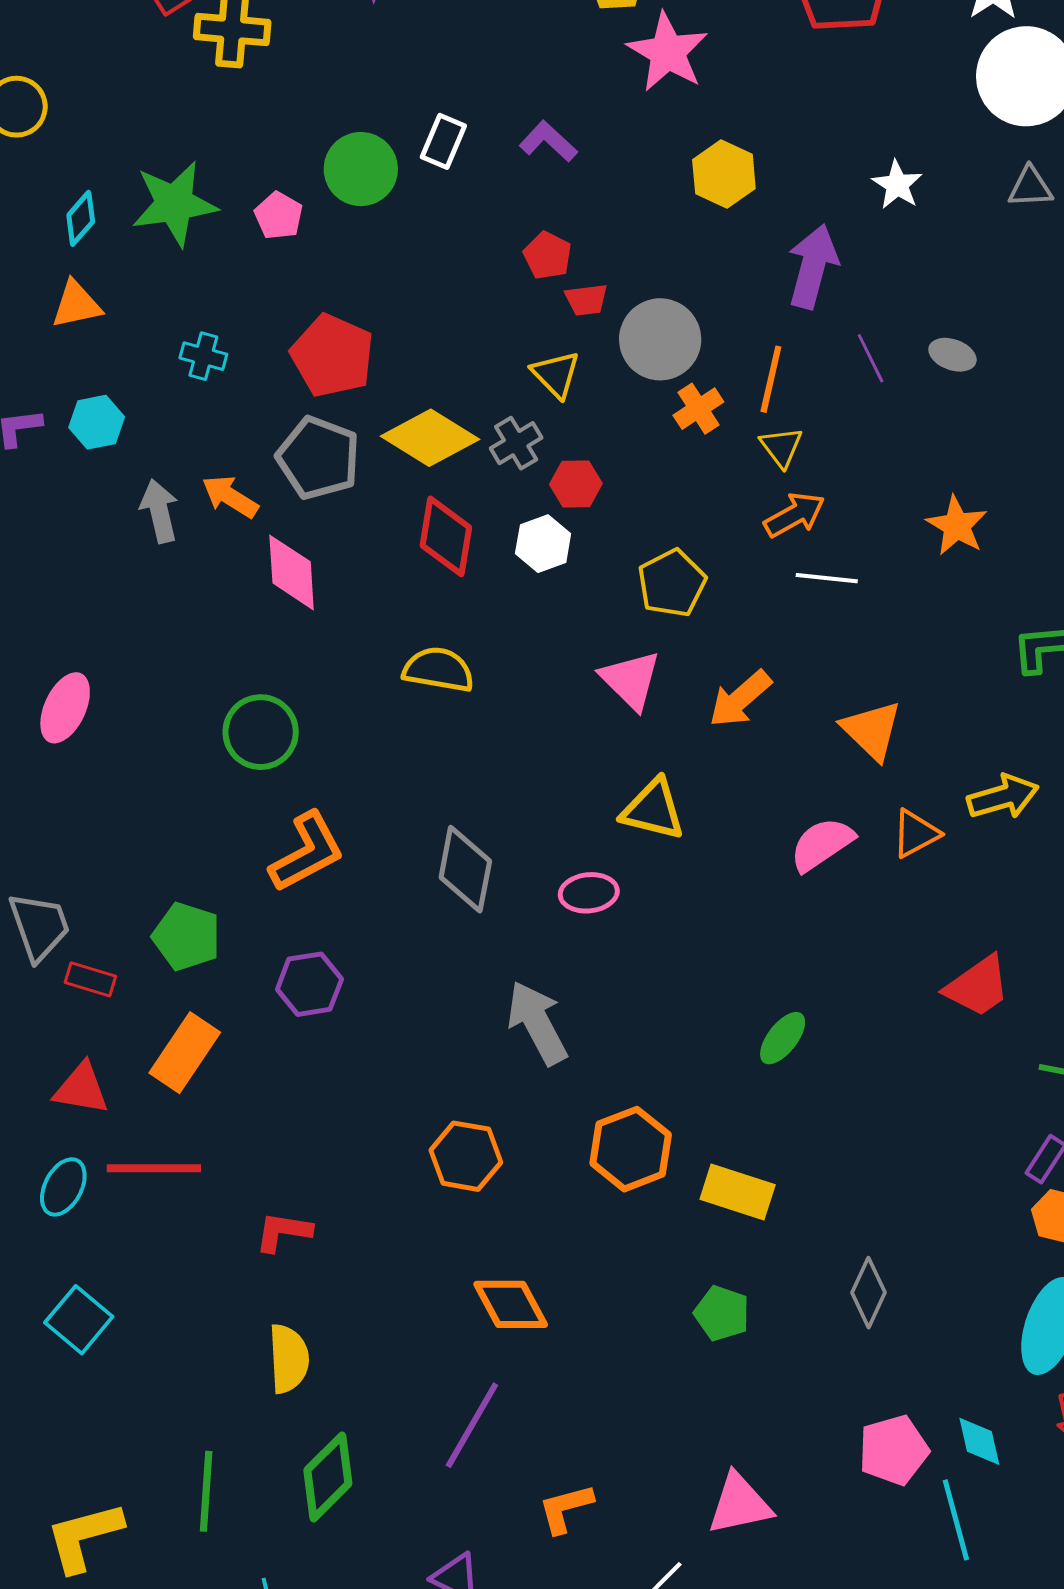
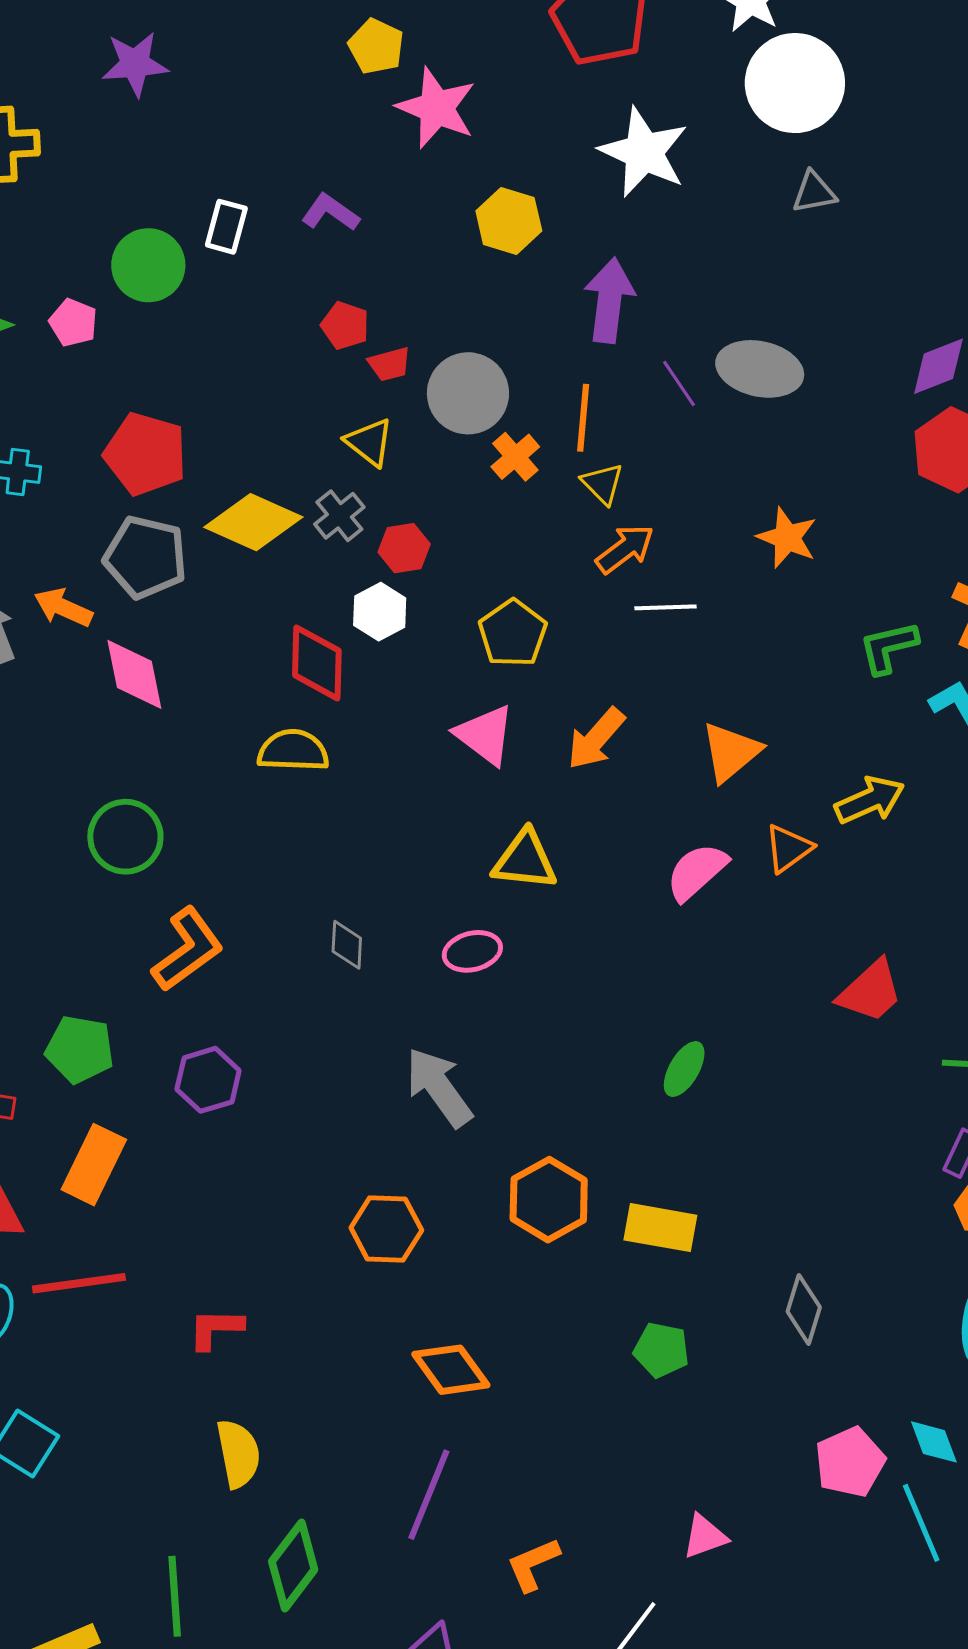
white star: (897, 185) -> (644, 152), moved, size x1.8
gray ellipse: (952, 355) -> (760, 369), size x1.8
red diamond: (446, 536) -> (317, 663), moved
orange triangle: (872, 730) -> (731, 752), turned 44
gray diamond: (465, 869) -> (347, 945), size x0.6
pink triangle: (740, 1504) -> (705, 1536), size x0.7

-----

Everything from the line containing "gray ellipse: (952, 355)" through the last line above should be copied exactly, please, with nothing added.

gray ellipse: (952, 355) -> (760, 369), size x1.8
red diamond: (446, 536) -> (317, 663), moved
orange triangle: (872, 730) -> (731, 752), turned 44
gray diamond: (465, 869) -> (347, 945), size x0.6
pink triangle: (740, 1504) -> (705, 1536), size x0.7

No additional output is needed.